● **Written problem**: Go through the items below and copy out every line that contains the string "major".
- - -
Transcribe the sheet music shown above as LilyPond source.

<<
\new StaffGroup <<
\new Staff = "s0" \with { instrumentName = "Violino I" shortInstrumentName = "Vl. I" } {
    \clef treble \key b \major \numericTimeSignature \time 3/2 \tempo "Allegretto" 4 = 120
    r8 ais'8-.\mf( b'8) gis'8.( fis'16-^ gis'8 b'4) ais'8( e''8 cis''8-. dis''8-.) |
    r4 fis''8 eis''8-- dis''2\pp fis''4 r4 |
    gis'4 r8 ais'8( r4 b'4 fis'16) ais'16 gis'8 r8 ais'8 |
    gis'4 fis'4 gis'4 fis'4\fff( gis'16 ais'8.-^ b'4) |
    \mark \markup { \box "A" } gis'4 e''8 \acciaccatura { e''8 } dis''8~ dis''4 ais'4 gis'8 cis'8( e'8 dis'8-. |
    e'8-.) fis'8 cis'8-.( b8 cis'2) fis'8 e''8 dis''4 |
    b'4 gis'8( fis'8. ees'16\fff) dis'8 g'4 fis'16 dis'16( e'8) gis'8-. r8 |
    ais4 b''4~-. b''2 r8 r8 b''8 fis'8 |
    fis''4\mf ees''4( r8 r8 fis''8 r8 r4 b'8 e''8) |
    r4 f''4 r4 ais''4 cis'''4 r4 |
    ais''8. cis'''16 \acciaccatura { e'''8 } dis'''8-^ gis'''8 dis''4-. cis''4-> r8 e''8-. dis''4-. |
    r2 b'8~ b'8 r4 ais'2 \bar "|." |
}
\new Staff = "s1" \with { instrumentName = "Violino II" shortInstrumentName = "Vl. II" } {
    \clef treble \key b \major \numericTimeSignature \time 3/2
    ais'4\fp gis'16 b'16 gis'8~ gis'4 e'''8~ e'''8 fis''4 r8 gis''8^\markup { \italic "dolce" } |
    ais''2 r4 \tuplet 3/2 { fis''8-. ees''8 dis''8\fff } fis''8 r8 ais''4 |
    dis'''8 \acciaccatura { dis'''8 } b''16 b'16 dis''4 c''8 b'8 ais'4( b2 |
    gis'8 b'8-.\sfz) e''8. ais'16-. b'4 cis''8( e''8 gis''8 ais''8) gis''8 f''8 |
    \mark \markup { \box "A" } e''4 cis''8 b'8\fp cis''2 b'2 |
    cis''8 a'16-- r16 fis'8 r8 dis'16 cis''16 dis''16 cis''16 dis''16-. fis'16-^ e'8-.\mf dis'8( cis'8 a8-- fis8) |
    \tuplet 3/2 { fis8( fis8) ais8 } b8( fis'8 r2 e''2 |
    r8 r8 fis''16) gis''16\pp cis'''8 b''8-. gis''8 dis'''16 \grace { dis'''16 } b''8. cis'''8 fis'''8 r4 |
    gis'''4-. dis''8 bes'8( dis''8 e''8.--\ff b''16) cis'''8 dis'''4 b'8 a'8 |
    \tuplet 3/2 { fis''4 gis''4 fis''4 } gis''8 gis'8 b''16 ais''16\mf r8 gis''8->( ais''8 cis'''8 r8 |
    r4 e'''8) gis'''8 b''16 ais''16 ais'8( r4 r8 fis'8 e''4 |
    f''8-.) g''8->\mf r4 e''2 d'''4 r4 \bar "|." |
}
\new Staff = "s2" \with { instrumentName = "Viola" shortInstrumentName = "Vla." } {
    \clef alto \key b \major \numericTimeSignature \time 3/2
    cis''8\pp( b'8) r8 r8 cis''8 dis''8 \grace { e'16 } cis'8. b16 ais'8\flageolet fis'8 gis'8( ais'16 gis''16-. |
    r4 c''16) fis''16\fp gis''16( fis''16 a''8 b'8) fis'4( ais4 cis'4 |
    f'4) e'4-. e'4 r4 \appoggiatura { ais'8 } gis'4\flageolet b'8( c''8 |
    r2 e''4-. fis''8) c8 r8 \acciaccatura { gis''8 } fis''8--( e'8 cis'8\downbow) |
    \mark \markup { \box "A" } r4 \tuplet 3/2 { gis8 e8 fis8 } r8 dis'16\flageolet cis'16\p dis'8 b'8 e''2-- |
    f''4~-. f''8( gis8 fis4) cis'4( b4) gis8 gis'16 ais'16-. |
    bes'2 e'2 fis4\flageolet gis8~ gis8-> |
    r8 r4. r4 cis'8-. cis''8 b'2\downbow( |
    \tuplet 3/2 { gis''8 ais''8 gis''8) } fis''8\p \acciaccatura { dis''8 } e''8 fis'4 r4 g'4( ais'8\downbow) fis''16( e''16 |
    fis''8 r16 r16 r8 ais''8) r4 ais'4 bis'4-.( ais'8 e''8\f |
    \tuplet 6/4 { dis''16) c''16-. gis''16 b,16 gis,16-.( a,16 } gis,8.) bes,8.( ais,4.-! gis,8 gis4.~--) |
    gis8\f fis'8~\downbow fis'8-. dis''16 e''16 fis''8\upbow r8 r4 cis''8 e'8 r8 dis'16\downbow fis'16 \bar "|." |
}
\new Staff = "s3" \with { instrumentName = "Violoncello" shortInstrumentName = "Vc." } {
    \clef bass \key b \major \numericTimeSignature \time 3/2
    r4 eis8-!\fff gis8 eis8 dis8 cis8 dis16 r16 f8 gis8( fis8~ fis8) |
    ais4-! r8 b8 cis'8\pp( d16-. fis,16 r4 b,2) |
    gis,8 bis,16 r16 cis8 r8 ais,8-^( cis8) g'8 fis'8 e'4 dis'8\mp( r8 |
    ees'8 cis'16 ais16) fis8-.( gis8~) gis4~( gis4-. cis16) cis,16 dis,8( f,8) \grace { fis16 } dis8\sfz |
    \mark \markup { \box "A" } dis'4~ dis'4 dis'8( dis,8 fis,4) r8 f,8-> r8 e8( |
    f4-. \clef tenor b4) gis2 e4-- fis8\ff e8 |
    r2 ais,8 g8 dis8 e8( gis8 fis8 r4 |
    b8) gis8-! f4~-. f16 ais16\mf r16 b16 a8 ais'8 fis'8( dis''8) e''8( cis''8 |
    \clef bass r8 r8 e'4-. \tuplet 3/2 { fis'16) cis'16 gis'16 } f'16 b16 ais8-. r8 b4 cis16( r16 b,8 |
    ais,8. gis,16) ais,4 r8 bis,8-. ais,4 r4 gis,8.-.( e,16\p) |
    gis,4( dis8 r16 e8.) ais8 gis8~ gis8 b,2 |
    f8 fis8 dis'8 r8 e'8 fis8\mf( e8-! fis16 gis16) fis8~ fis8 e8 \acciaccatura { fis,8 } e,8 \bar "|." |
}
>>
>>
- - -
● **Result of this task**:
    \clef treble \key b \major \numericTimeSignature \time 3/2 \tempo "Allegretto" 4 = 120
    \clef treble \key b \major \numericTimeSignature \time 3/2
    \clef alto \key b \major \numericTimeSignature \time 3/2
    \clef bass \key b \major \numericTimeSignature \time 3/2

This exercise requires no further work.